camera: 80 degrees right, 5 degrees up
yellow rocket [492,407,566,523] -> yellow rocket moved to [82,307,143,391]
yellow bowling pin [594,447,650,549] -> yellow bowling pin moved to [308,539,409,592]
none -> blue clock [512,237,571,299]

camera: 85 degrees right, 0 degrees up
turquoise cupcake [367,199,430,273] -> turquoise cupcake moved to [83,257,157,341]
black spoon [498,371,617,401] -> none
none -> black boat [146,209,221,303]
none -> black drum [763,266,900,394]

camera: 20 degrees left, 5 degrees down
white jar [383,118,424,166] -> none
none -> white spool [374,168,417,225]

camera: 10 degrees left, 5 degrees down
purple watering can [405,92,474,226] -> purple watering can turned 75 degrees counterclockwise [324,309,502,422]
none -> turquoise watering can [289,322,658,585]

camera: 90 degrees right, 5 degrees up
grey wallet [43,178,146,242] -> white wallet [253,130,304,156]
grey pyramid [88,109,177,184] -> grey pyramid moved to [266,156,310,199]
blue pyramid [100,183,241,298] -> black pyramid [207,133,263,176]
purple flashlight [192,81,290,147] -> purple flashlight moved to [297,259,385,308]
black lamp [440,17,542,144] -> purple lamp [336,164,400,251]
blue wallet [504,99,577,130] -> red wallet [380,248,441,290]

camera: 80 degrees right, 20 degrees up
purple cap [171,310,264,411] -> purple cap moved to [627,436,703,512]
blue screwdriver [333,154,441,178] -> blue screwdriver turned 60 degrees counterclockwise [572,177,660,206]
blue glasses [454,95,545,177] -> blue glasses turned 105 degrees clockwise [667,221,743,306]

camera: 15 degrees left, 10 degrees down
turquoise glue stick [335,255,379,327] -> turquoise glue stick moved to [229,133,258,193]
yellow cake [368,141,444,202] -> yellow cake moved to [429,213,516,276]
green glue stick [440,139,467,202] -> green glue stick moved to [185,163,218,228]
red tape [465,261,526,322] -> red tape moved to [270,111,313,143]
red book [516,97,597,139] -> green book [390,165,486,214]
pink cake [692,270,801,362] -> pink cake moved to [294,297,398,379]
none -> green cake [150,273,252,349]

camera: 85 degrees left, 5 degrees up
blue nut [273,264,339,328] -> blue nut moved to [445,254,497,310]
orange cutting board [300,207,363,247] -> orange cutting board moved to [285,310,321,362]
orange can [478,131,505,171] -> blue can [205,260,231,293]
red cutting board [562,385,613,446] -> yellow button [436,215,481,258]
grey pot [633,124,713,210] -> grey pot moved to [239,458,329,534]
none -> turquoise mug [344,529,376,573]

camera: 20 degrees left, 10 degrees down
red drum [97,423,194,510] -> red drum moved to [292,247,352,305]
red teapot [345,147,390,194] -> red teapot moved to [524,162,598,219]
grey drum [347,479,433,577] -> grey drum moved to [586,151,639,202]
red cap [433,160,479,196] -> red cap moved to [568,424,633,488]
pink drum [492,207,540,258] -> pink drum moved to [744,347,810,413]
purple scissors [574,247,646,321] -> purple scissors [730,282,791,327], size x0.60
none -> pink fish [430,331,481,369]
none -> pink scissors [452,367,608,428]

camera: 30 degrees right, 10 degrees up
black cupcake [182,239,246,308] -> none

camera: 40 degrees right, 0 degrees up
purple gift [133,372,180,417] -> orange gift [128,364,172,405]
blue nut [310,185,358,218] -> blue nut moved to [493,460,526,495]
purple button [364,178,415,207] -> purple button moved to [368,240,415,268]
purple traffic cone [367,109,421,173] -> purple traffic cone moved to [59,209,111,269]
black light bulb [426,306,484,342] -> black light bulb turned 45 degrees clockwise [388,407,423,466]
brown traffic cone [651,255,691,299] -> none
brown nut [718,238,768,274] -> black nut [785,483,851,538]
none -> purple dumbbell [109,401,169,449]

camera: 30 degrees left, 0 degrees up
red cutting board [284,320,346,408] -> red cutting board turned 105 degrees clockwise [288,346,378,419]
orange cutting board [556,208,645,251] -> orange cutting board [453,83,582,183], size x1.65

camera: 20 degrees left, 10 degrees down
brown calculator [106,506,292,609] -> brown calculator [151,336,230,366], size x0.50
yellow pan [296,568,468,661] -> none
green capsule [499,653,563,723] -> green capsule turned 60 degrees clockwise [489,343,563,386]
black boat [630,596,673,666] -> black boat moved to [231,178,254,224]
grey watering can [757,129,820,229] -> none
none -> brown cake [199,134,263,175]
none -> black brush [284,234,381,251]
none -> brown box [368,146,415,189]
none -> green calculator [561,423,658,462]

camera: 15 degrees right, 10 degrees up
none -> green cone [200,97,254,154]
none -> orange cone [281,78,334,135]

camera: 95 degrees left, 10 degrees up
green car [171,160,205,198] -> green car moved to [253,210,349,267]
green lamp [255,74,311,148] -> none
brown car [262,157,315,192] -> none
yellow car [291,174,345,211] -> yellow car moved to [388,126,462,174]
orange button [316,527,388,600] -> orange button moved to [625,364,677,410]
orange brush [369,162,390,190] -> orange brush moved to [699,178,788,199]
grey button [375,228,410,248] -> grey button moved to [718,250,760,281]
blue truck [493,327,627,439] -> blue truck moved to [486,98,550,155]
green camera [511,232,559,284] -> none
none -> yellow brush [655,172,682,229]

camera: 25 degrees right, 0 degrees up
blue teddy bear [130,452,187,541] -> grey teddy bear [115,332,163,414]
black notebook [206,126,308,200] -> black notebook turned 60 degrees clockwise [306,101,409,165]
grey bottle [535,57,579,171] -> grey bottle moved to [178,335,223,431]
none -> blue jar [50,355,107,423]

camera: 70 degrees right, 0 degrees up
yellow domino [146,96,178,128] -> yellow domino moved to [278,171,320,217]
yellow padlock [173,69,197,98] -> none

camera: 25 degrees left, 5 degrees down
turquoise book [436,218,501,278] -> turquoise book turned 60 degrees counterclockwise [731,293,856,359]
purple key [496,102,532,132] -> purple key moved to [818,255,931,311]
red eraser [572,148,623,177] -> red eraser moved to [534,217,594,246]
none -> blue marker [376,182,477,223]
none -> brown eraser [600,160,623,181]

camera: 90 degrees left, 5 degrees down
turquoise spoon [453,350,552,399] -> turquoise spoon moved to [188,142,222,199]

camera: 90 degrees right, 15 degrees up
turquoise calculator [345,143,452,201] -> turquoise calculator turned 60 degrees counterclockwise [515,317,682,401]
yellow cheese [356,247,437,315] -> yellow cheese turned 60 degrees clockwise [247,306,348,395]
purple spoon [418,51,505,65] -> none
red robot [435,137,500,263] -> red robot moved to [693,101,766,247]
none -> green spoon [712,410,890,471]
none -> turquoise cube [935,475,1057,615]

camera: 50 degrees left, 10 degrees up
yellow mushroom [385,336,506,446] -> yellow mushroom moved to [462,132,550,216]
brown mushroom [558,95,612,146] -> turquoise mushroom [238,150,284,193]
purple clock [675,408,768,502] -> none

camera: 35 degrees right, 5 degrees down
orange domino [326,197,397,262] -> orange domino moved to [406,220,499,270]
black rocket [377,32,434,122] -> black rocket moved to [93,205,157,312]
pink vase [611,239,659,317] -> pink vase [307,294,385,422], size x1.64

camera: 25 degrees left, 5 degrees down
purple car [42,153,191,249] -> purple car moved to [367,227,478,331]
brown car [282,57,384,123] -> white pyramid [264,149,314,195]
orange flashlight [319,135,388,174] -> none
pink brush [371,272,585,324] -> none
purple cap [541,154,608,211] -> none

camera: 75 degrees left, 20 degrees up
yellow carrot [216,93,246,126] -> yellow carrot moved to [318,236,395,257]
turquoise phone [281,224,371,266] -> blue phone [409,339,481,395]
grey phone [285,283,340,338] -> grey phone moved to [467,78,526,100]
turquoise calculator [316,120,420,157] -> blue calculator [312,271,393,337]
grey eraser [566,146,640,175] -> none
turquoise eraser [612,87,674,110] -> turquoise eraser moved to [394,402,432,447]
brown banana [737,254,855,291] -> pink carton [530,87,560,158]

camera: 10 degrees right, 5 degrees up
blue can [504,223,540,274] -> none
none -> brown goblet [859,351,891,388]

■ ■ ■ ■ ■

Your assignment:
Return exactly, and only, the lines from the start of the listing through the line with "camera: 80 degrees right, 20 degrees up".

Solution to this exercise:
camera: 80 degrees right, 5 degrees up
yellow rocket [492,407,566,523] -> yellow rocket moved to [82,307,143,391]
yellow bowling pin [594,447,650,549] -> yellow bowling pin moved to [308,539,409,592]
none -> blue clock [512,237,571,299]

camera: 85 degrees right, 0 degrees up
turquoise cupcake [367,199,430,273] -> turquoise cupcake moved to [83,257,157,341]
black spoon [498,371,617,401] -> none
none -> black boat [146,209,221,303]
none -> black drum [763,266,900,394]

camera: 20 degrees left, 5 degrees down
white jar [383,118,424,166] -> none
none -> white spool [374,168,417,225]

camera: 10 degrees left, 5 degrees down
purple watering can [405,92,474,226] -> purple watering can turned 75 degrees counterclockwise [324,309,502,422]
none -> turquoise watering can [289,322,658,585]

camera: 90 degrees right, 5 degrees up
grey wallet [43,178,146,242] -> white wallet [253,130,304,156]
grey pyramid [88,109,177,184] -> grey pyramid moved to [266,156,310,199]
blue pyramid [100,183,241,298] -> black pyramid [207,133,263,176]
purple flashlight [192,81,290,147] -> purple flashlight moved to [297,259,385,308]
black lamp [440,17,542,144] -> purple lamp [336,164,400,251]
blue wallet [504,99,577,130] -> red wallet [380,248,441,290]

camera: 80 degrees right, 20 degrees up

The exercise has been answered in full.